▶ **Exercise**:
Could you echo everything in the records from the very first line down through the line containing "2 (track): [(215,511),(207,456),(221,437),(244,443),(312,511)]", including both ends, character for character?
----
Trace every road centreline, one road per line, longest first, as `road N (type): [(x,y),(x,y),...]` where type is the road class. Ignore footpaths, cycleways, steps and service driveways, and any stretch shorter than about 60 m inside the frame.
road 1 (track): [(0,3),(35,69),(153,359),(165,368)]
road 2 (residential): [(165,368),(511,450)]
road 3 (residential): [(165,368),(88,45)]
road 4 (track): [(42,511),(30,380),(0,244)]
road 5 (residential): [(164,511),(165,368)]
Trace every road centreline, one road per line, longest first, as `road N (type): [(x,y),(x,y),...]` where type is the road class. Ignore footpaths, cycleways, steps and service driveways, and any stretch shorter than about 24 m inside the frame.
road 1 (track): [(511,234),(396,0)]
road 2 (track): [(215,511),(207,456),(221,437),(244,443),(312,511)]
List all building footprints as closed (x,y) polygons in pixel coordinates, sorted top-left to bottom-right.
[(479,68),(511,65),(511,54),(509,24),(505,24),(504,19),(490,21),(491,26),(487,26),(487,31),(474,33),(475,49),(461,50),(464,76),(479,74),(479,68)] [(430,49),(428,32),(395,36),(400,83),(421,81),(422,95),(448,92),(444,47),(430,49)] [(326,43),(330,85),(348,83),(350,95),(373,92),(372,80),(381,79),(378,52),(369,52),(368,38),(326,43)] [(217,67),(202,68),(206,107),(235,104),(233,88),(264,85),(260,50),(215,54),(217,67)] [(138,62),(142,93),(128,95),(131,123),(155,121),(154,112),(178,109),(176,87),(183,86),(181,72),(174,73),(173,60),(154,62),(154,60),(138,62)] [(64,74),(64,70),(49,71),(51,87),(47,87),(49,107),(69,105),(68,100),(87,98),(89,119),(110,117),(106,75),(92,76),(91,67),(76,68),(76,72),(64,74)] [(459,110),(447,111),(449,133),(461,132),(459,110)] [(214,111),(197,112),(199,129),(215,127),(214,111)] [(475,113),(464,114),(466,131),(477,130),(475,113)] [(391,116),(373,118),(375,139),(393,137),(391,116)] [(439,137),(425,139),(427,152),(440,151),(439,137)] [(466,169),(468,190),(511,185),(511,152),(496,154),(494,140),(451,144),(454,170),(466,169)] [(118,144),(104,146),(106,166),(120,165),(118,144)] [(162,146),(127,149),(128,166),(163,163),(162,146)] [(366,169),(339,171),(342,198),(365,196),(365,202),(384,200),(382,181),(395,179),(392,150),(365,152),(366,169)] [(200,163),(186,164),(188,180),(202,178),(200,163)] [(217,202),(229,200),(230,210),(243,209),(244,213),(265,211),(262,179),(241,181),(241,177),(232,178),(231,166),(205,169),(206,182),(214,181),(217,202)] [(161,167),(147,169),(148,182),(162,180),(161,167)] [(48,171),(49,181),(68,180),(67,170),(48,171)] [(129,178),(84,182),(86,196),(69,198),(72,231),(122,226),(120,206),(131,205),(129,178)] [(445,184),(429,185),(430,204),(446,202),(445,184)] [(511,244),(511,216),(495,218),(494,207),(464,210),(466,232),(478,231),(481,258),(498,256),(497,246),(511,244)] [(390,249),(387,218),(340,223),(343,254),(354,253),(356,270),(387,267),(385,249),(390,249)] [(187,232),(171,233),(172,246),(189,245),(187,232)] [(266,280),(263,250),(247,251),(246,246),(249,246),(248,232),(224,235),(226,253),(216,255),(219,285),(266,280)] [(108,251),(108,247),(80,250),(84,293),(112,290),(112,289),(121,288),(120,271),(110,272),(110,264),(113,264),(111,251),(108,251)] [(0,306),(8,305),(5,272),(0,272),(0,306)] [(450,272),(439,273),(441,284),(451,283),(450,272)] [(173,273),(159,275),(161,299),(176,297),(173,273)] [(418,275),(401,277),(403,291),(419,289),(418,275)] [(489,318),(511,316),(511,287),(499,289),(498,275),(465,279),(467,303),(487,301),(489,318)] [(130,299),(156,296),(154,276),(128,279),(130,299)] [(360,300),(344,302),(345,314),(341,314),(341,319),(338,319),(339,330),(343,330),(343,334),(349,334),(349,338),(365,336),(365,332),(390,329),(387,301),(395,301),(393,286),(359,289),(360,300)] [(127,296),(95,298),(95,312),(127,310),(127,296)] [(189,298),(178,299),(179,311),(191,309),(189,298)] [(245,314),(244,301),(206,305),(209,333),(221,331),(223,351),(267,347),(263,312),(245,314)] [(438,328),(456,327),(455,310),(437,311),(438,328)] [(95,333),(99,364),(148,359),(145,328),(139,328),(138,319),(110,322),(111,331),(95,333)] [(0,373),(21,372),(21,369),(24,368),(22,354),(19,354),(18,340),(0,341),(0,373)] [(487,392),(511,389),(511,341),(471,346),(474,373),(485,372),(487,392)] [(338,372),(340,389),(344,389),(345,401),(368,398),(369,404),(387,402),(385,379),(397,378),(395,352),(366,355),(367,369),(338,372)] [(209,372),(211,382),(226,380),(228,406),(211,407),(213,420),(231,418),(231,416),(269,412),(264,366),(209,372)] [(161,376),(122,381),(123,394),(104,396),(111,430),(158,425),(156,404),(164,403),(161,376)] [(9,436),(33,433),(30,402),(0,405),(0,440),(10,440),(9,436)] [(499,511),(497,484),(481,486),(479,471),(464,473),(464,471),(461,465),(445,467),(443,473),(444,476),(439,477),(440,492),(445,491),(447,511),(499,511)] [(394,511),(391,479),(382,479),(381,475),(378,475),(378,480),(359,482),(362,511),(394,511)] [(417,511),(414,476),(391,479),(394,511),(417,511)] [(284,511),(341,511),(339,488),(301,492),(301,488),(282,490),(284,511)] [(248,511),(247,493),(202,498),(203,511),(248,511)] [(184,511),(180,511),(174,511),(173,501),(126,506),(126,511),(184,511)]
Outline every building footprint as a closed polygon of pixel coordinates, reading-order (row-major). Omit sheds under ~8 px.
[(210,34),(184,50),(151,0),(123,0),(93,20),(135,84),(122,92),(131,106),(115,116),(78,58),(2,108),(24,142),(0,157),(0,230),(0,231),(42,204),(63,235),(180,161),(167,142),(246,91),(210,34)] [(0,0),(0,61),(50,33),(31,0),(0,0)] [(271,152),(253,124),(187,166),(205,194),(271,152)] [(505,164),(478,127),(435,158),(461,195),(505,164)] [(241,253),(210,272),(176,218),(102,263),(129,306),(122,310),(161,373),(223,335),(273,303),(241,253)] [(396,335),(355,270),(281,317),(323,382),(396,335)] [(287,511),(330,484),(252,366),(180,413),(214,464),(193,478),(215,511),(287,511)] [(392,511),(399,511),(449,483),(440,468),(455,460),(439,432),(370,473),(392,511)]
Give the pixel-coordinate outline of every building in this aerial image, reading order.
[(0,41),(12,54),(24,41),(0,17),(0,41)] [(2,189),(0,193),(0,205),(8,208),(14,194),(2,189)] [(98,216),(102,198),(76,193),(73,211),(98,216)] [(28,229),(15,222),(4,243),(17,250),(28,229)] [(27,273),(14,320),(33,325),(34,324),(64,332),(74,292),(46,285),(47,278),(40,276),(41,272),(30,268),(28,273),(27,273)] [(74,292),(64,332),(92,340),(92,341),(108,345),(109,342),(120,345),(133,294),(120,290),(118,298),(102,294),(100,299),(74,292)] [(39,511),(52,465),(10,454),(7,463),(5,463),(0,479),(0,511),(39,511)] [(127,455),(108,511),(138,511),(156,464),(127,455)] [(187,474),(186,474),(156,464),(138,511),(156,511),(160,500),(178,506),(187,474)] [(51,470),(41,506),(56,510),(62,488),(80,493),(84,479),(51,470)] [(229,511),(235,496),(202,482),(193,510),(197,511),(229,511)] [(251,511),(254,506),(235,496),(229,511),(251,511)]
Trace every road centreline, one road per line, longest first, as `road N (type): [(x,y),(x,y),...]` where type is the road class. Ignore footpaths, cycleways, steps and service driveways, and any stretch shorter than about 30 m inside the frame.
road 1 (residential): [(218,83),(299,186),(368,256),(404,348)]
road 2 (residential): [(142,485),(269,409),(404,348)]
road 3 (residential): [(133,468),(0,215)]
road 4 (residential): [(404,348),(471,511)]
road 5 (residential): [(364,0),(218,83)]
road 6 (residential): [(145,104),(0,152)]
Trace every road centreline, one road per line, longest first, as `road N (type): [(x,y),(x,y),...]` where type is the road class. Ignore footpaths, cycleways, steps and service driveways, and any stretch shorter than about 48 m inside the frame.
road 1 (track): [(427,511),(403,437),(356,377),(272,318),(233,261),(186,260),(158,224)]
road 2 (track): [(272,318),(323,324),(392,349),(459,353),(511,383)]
----
▶ **Written solution**:
Trace every road centreline, one road per line, longest first, as `road N (type): [(x,y),(x,y),...]` where type is the road class. Ignore footpaths, cycleways, steps and service driveways, and any stretch shorter than about 60 m inside the frame.
road 1 (track): [(0,3),(35,69),(153,359),(165,368)]
road 2 (residential): [(165,368),(511,450)]
road 3 (residential): [(165,368),(88,45)]
road 4 (track): [(42,511),(30,380),(0,244)]
road 5 (residential): [(164,511),(165,368)]
Trace every road centreline, one road per line, longest first, as `road N (type): [(x,y),(x,y),...]` where type is the road class. Ignore footpaths, cycleways, steps and service driveways, and any stretch shorter than about 24 m inside the frame.
road 1 (track): [(511,234),(396,0)]
road 2 (track): [(215,511),(207,456),(221,437),(244,443),(312,511)]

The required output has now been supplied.